START Material provided
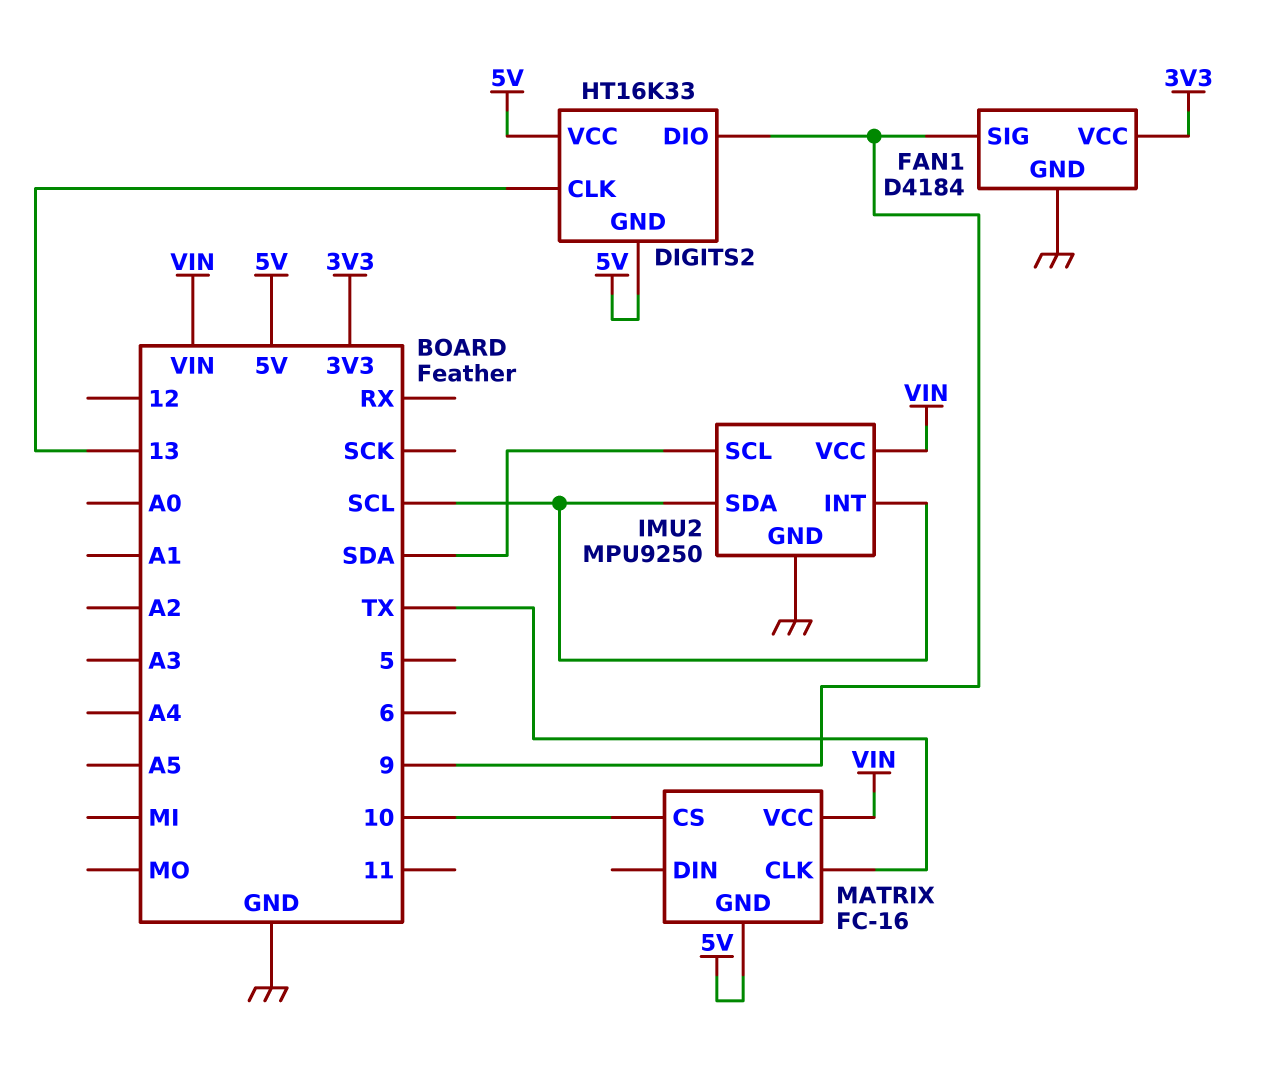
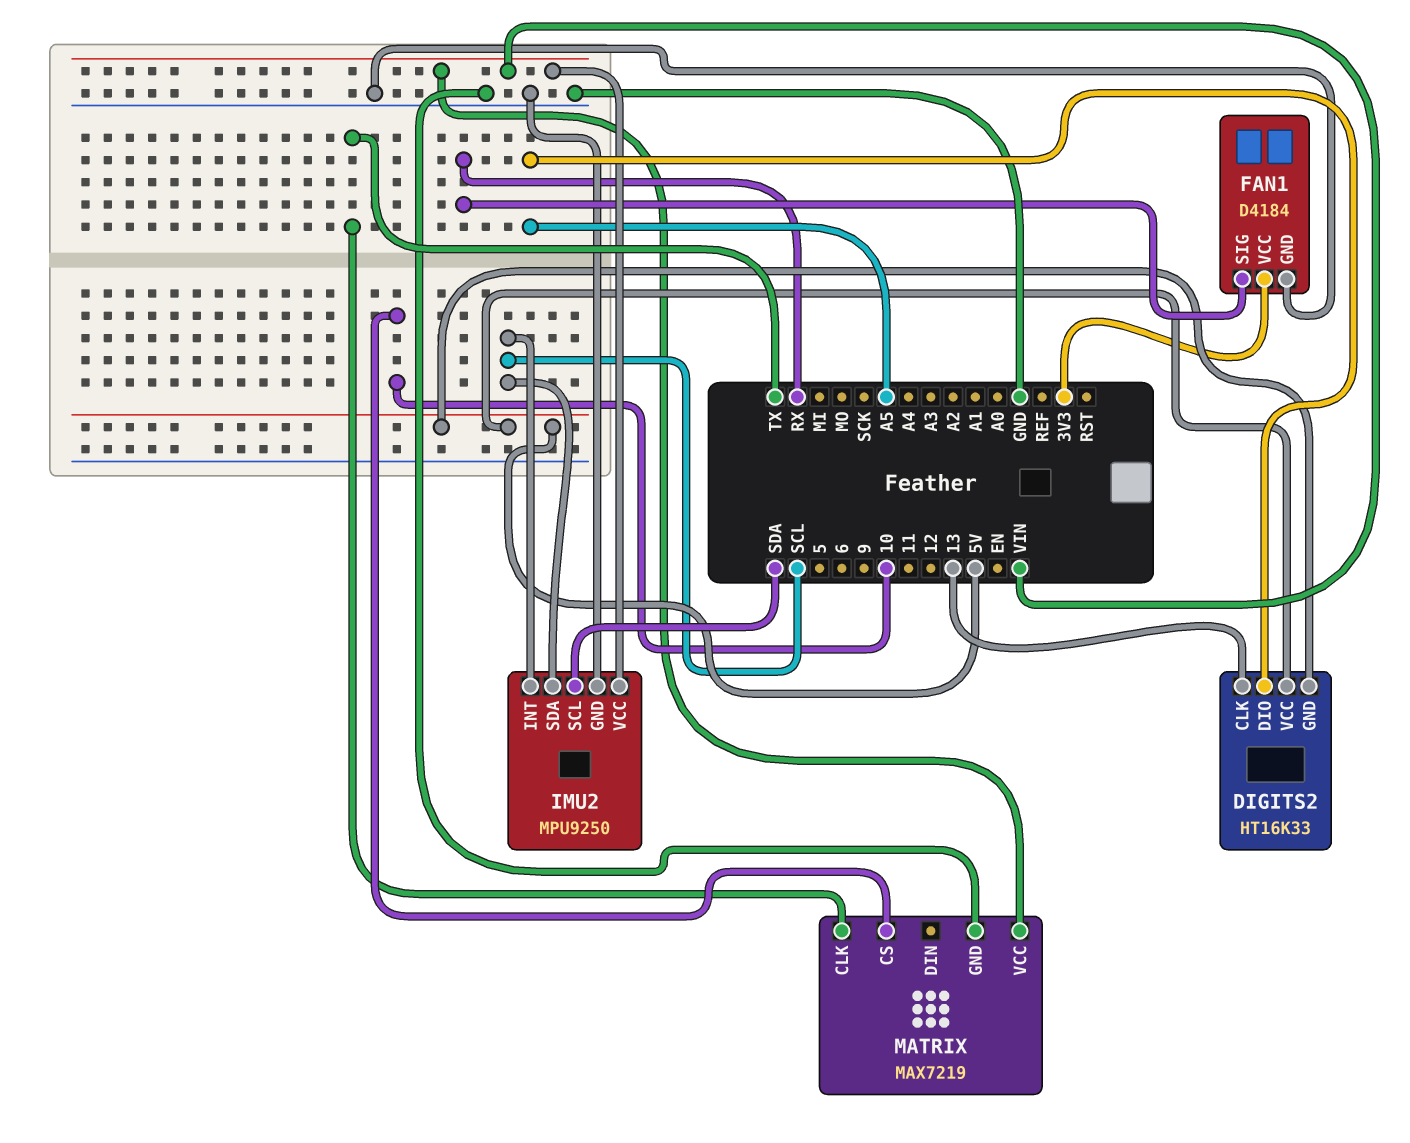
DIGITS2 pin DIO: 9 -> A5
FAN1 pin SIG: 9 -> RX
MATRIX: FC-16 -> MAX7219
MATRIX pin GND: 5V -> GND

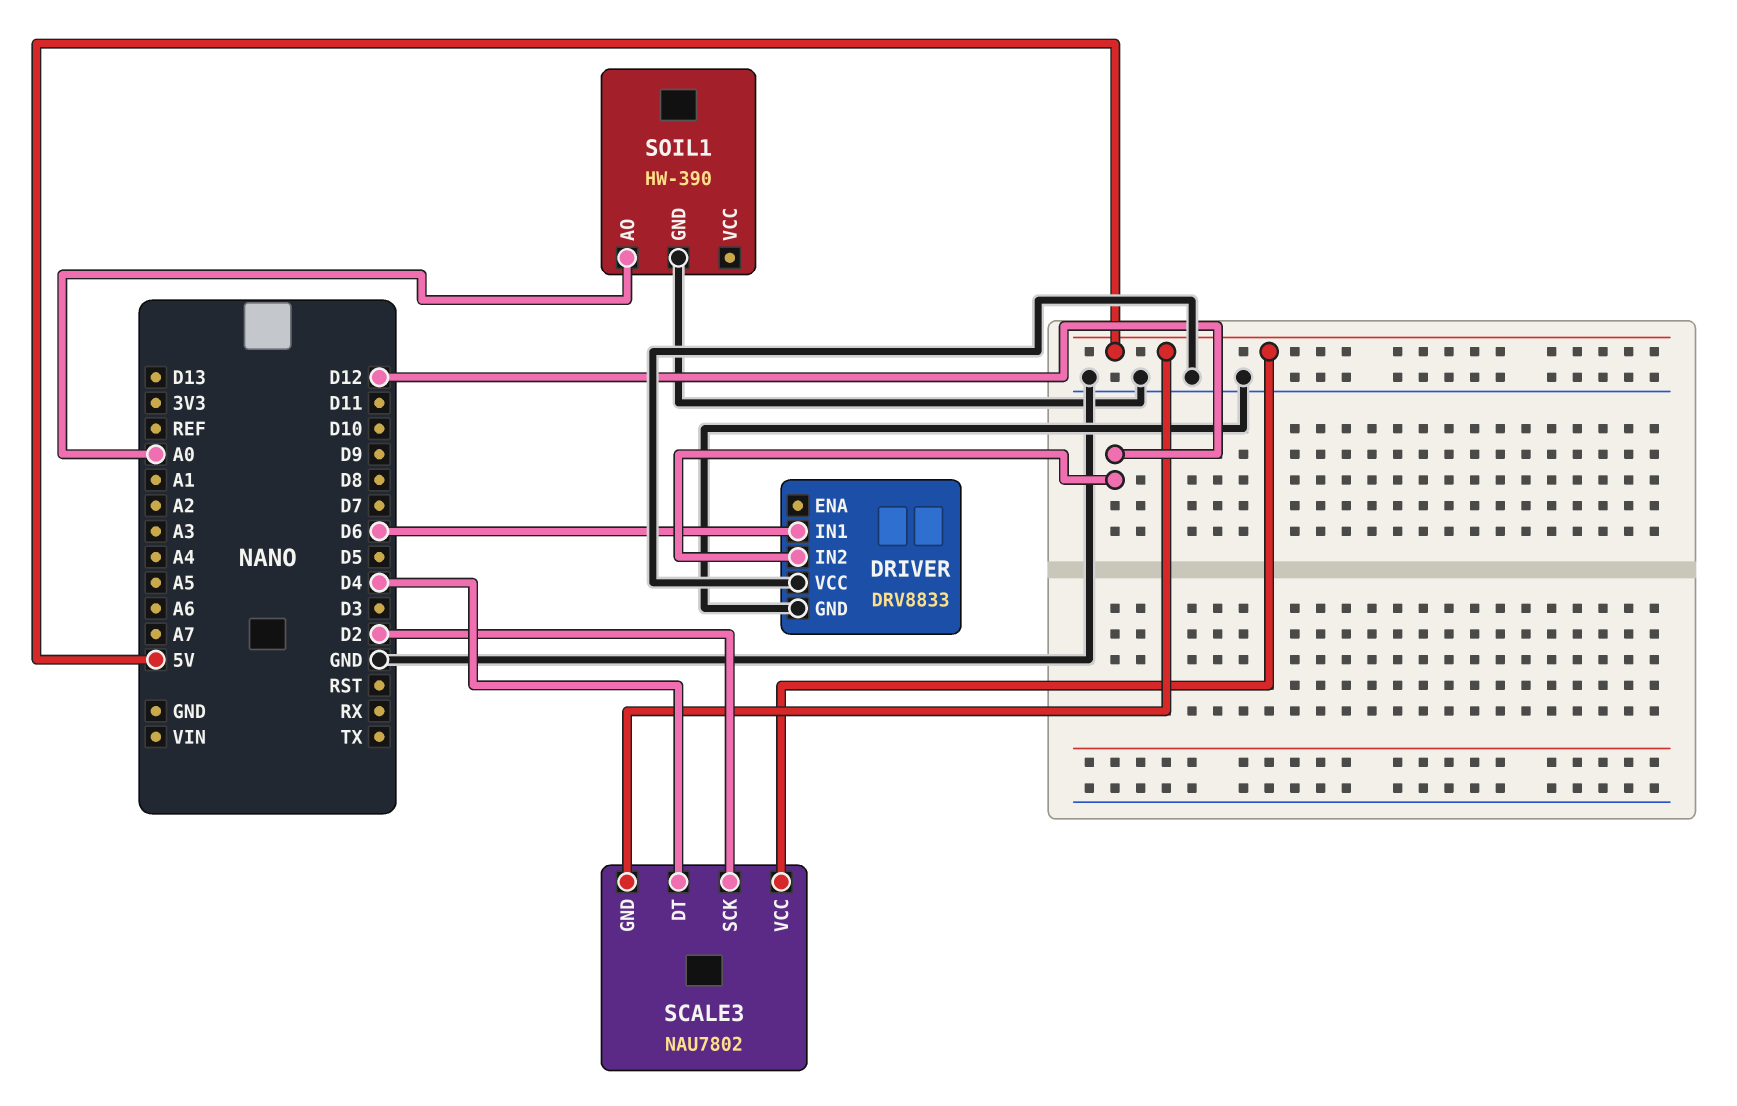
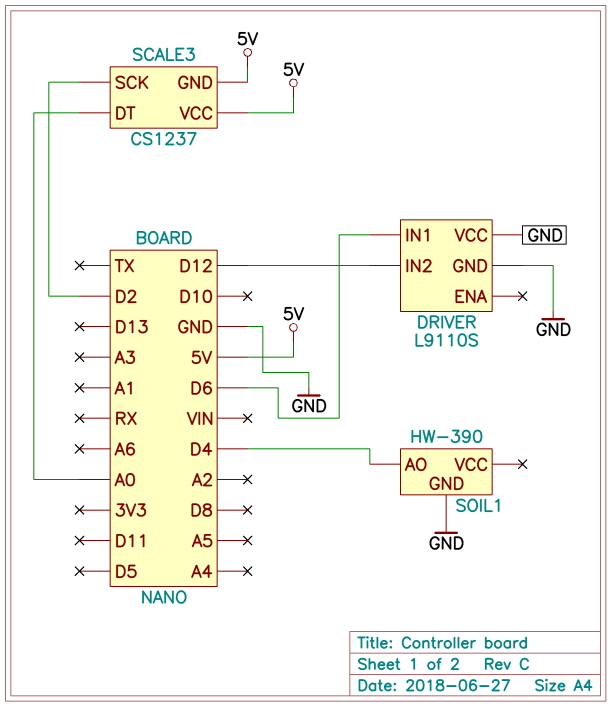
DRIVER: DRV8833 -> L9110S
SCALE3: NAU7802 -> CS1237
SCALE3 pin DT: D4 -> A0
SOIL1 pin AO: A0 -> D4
END Material provided
Show me each line of the listing above with "MATRIX" in it.

MATRIX: FC-16 -> MAX7219
MATRIX pin GND: 5V -> GND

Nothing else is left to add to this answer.